## [Dati forniti]
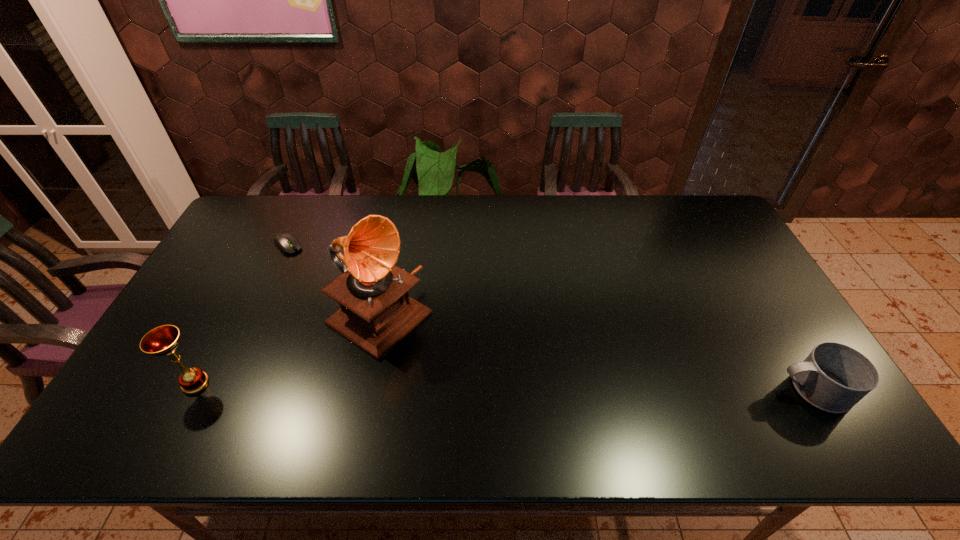
The height and width of the screenshot is (540, 960). Identify the location of free spot on the desktop that is between the chalice and the rightmost object and is positioned on the horn of the second object from right to left. (486, 386).

At what (x,y) coordinates should I click in order to perform the action: click on free spot on the desktop that is between the third shortest object and the rightmost object and is positioned on the wheel side of the farthest object. Please return your answer as a coordinate pair (x, y). The image size is (960, 540). Looking at the image, I should click on (458, 386).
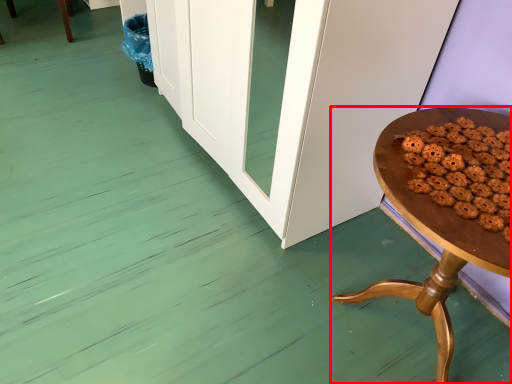
Question: Observing the image, what is the correct spatial positioning of table (annotated by the red box) in reference to food?

Choices:
 (A) right
 (B) left

Answer: (A)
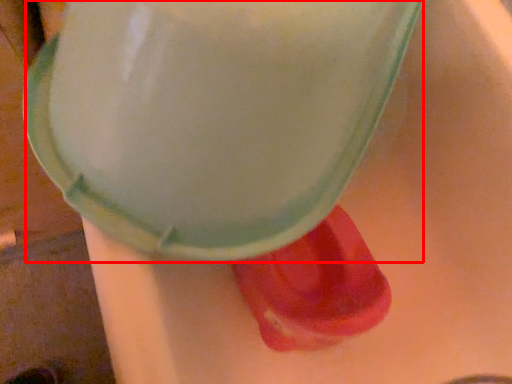
Question: From the image's perspective, where is foam (annotated by the red box) located in relation to footwear in the image?

Choices:
 (A) below
 (B) above

Answer: (B)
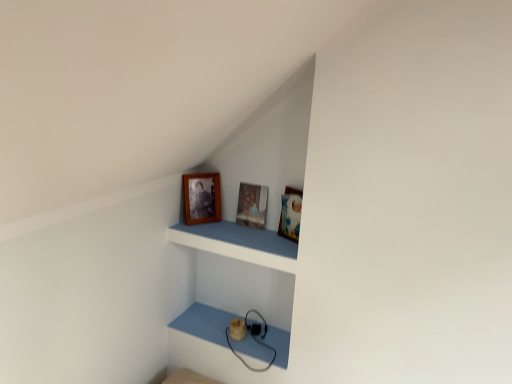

## [Consegna]
Riscrivi tutte le righe riportate sopra senza cambiare nulla, ma ometti le immagini.

## [Problema risolto]
The height and width of the screenshot is (540, 960). Identify the location of free spot on the desktop that is between the chalice and the rightmost object and is positioned on the horn of the second object from right to left. (486, 386).

At what (x,y) coordinates should I click in order to perform the action: click on free spot on the desktop that is between the third shortest object and the rightmost object and is positioned on the wheel side of the farthest object. Please return your answer as a coordinate pair (x, y). The image size is (960, 540). Looking at the image, I should click on (458, 386).
Question: Observing the image, what is the correct spatial positioning of table (annotated by the red box) in reference to food?

Choices:
 (A) right
 (B) left

Answer: (A)
Question: From the image's perspective, where is foam (annotated by the red box) located in relation to footwear in the image?

Choices:
 (A) below
 (B) above

Answer: (B)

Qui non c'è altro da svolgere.